━━ Input data

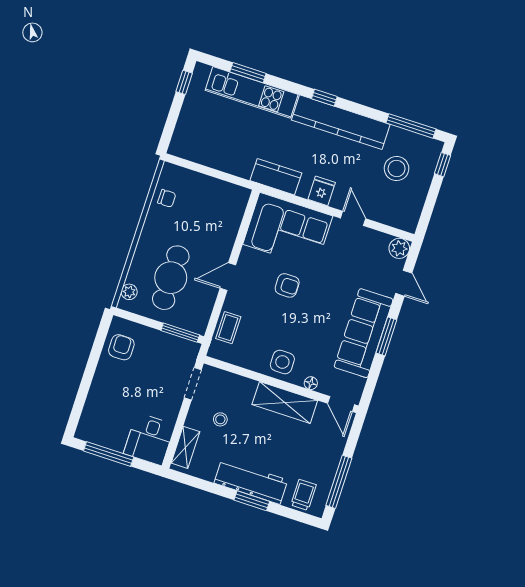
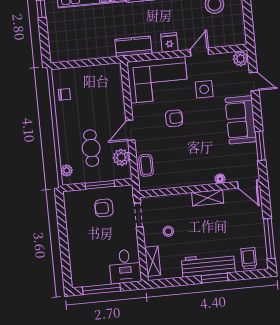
door: (353, 218) -> (199, 52), hinge flipped
cafe table: (171, 278) -> (91, 148), width x0.73, depth x0.74
plant: (203, 305) -> (121, 157), added
window: (180, 333) -> (100, 185), moved
sofa: (364, 333) -> (241, 120), width x0.73
window: (386, 336) -> (260, 146), moved
armchair: (121, 347) -> (104, 208), moved, turned -90
side table: (282, 362) -> (204, 89), moved
shelving: (285, 403) -> (208, 198), width x0.67, depth x0.75

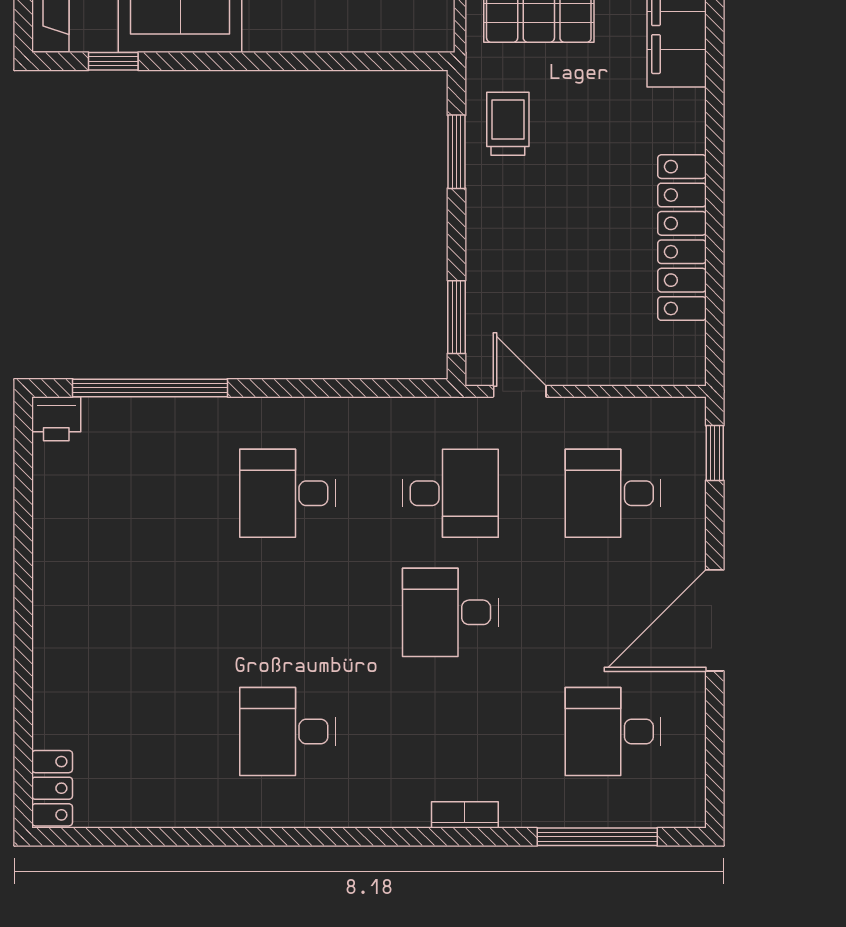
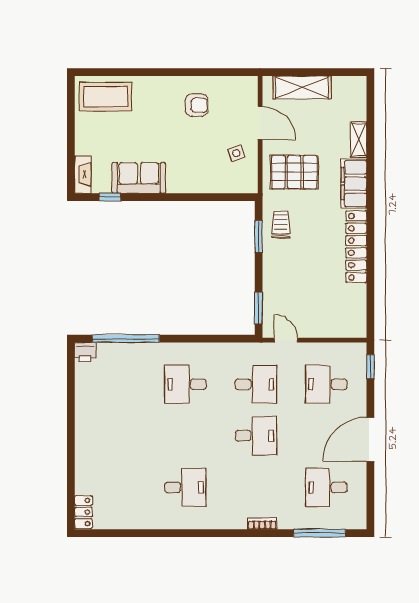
locker: (682, 238) -> (356, 247), moved
desk: (450, 612) -> (256, 436), turned 180
desk: (288, 732) -> (185, 487), turned 180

━━━━

> [Task instructions]
Using the records above, retype everything exactly except the pictures.

> [Output]
door: (353, 218) -> (199, 52), hinge flipped
cafe table: (171, 278) -> (91, 148), width x0.73, depth x0.74
plant: (203, 305) -> (121, 157), added
window: (180, 333) -> (100, 185), moved
sofa: (364, 333) -> (241, 120), width x0.73
window: (386, 336) -> (260, 146), moved
armchair: (121, 347) -> (104, 208), moved, turned -90
side table: (282, 362) -> (204, 89), moved
shelving: (285, 403) -> (208, 198), width x0.67, depth x0.75

locker: (682, 238) -> (356, 247), moved
desk: (450, 612) -> (256, 436), turned 180
desk: (288, 732) -> (185, 487), turned 180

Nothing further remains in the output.